*** Opening of Data to use ***
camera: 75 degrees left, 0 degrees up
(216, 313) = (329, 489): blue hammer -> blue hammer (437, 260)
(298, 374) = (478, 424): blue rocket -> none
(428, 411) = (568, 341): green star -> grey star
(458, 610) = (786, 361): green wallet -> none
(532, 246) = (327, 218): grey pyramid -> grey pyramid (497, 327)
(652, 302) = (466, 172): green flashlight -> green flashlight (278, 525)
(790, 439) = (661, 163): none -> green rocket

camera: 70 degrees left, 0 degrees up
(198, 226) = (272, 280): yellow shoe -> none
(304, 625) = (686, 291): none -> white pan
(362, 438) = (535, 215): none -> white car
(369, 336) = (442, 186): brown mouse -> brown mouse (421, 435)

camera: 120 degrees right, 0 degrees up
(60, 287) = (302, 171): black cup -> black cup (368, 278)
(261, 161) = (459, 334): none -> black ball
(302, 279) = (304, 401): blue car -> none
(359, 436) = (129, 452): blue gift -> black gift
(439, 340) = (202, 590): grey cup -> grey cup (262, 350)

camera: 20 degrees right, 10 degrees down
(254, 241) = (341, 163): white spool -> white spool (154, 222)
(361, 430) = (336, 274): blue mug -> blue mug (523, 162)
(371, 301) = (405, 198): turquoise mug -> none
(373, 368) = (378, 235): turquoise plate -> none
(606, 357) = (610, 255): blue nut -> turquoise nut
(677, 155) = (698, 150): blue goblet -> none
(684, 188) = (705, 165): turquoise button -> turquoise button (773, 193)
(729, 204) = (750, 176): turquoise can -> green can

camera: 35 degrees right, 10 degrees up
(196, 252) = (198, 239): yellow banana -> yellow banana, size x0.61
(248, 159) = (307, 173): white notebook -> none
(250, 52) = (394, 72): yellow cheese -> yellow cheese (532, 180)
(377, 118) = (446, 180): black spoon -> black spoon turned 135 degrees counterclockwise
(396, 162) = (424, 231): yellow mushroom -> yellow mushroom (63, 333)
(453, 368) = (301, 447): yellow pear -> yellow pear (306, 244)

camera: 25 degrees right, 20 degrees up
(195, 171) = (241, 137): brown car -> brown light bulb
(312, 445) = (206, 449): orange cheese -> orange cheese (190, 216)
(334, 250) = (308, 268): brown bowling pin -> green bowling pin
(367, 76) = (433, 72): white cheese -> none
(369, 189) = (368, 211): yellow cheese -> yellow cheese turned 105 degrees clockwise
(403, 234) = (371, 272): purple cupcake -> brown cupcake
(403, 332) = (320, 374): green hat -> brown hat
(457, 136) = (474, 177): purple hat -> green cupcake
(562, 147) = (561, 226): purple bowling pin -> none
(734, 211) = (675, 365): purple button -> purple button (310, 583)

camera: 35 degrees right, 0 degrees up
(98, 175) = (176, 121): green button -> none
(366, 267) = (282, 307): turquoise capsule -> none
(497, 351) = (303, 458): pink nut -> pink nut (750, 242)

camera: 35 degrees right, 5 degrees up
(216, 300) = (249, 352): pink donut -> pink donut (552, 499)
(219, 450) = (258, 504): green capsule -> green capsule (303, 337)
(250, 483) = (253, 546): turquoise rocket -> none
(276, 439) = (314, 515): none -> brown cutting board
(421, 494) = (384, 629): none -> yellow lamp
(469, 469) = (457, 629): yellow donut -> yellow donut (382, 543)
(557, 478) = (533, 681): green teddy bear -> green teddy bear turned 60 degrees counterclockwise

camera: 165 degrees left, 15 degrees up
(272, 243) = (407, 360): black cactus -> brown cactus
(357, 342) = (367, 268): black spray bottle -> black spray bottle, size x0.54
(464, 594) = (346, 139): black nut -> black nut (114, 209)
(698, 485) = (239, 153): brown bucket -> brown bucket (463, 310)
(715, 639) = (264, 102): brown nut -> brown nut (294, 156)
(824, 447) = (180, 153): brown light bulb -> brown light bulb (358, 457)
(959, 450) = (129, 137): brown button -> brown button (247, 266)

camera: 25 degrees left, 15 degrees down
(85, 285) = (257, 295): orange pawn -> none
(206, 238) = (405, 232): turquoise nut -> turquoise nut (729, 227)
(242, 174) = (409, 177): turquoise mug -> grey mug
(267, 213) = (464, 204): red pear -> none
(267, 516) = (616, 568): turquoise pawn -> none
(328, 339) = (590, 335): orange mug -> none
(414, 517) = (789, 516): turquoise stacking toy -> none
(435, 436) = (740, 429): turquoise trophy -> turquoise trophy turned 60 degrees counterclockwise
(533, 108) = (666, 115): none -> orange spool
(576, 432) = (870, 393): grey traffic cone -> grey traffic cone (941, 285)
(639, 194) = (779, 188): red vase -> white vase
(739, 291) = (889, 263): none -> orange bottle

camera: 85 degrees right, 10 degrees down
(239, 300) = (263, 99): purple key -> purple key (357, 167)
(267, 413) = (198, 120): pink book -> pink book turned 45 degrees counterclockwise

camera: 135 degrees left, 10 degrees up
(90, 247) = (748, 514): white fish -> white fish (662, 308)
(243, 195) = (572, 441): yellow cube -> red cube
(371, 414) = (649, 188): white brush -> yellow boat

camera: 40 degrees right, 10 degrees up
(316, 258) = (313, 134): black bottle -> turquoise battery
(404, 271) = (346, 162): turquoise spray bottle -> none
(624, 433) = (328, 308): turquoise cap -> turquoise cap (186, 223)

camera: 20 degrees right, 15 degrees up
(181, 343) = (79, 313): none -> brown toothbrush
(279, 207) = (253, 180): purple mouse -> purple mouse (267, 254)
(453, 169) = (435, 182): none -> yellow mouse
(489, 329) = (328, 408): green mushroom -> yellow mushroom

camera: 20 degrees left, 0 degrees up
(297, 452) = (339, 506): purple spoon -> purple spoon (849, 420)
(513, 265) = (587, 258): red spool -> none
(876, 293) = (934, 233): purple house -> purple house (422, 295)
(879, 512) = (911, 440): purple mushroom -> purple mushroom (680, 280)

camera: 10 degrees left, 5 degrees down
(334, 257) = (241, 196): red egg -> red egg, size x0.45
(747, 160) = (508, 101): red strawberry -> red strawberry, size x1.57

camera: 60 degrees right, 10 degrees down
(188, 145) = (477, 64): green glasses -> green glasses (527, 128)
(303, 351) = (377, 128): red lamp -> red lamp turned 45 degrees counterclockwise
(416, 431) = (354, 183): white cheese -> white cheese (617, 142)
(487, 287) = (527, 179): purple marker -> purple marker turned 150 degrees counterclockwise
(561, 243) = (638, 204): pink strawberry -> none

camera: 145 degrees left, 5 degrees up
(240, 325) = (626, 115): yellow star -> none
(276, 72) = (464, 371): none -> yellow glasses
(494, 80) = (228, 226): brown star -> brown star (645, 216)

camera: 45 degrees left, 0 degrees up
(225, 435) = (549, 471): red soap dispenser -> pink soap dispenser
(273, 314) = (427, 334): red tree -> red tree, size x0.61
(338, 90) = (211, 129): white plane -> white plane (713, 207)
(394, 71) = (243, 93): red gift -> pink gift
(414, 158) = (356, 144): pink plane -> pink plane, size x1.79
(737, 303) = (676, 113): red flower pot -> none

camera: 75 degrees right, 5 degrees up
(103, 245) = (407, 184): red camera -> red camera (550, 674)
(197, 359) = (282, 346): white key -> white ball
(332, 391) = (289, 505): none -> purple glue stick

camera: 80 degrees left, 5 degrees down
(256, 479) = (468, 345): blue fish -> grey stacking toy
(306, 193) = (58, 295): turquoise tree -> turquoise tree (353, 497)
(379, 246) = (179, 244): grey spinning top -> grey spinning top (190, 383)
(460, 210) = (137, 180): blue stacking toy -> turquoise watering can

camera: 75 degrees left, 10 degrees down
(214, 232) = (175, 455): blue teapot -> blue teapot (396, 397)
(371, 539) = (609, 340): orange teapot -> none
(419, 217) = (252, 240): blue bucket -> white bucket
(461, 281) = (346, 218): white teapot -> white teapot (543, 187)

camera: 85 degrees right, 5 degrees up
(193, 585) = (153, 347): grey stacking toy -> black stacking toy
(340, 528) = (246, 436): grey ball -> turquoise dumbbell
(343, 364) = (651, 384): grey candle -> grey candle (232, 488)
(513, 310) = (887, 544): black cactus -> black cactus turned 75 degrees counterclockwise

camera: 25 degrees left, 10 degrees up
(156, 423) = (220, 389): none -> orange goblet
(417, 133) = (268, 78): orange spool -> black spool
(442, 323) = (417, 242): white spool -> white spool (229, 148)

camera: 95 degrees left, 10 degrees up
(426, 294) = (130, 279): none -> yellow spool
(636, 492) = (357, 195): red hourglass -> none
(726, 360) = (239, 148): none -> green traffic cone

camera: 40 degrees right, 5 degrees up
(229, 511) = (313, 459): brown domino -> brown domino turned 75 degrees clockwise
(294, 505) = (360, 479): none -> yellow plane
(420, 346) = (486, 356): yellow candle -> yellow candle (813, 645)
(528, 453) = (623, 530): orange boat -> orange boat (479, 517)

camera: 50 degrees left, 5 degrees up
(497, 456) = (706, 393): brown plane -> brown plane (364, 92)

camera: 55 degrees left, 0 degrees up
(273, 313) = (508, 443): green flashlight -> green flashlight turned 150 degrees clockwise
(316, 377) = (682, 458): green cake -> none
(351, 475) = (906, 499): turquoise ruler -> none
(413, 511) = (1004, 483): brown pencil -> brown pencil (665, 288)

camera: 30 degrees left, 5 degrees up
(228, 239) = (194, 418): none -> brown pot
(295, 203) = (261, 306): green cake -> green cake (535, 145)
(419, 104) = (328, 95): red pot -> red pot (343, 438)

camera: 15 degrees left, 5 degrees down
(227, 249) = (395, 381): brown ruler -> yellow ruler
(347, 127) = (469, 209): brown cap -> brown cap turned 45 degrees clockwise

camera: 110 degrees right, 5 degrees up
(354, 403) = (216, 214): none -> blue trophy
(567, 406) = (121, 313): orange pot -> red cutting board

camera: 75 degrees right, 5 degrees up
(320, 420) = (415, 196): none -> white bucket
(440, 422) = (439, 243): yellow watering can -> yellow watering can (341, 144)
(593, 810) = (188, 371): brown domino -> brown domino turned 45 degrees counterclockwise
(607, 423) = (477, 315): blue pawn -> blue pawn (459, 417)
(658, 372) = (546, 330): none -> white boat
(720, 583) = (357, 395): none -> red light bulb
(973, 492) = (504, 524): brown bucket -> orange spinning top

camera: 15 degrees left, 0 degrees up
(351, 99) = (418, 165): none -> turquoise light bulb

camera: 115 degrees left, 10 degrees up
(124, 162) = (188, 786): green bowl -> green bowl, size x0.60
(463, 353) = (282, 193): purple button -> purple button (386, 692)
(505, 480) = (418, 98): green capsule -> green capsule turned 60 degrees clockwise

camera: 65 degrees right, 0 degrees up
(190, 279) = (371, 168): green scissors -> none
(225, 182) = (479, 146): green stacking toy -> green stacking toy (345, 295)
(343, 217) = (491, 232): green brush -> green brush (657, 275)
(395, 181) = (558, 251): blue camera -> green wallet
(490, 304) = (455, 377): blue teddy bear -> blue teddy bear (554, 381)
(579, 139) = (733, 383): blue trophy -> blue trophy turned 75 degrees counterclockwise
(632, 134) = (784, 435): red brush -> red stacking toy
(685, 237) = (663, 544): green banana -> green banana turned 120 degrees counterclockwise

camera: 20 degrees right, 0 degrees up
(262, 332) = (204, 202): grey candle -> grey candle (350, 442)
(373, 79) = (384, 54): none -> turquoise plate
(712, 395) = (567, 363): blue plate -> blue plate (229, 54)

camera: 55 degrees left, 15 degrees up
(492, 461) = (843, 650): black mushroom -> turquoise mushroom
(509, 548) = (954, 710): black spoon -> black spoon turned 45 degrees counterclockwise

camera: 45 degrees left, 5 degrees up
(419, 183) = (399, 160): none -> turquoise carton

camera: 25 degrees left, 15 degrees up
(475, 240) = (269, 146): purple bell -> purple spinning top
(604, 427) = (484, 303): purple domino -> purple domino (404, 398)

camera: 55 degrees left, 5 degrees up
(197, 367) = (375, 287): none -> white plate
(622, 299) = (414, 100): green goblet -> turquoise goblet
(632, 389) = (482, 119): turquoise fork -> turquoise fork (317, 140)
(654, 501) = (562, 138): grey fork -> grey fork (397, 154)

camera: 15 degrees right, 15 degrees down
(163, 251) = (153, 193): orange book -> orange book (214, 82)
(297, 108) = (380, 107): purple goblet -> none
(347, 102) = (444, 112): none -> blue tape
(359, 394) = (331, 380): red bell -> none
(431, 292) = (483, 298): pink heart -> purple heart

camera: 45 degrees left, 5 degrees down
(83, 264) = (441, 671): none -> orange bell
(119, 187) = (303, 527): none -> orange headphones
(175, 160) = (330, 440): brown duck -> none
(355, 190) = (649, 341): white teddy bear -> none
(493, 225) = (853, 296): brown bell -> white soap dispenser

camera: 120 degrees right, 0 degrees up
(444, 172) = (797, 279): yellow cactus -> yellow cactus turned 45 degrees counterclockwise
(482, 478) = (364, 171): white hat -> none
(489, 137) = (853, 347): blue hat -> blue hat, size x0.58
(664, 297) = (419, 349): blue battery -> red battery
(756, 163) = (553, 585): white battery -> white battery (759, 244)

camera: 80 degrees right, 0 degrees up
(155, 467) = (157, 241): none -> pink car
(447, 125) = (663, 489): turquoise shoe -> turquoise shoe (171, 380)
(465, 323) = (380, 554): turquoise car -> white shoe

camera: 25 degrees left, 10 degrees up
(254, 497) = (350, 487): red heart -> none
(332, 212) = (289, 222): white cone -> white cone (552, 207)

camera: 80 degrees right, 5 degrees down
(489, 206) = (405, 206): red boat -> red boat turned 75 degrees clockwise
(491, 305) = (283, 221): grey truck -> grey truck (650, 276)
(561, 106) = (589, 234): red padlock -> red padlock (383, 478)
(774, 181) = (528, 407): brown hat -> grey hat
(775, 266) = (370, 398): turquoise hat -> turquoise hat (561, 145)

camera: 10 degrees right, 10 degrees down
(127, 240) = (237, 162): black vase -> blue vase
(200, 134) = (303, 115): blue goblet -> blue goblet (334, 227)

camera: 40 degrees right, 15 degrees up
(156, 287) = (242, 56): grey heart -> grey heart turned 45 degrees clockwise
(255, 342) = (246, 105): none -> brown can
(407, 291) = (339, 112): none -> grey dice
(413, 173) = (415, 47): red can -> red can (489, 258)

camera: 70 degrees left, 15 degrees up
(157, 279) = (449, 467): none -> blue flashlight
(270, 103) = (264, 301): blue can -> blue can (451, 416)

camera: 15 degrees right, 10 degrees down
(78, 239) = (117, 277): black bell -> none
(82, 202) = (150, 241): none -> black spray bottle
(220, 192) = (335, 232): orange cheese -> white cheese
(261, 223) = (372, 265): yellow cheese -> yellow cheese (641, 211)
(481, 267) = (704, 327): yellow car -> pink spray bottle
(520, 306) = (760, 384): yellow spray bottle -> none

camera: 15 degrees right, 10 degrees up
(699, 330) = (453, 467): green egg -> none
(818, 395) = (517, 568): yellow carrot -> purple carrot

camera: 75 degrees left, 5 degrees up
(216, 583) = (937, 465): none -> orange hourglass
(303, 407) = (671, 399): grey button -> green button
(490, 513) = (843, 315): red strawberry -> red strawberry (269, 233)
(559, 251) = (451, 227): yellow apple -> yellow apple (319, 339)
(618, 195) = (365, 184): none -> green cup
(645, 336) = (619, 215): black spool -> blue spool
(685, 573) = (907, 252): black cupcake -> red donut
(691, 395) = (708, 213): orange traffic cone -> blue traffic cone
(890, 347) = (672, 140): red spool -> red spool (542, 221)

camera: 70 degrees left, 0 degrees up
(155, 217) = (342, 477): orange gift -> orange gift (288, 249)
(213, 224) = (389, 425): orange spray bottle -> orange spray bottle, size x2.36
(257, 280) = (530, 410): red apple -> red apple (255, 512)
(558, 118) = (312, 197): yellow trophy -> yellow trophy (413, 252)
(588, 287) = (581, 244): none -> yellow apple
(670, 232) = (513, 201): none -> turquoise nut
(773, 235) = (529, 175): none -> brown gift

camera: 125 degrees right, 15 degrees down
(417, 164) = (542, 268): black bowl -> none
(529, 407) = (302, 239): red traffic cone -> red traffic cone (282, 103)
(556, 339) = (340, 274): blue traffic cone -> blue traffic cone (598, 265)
*** Close of Data to use ***
**The task**
Determine how many lines of the records hold the word "battery", giving only that number.

**Written reply**
3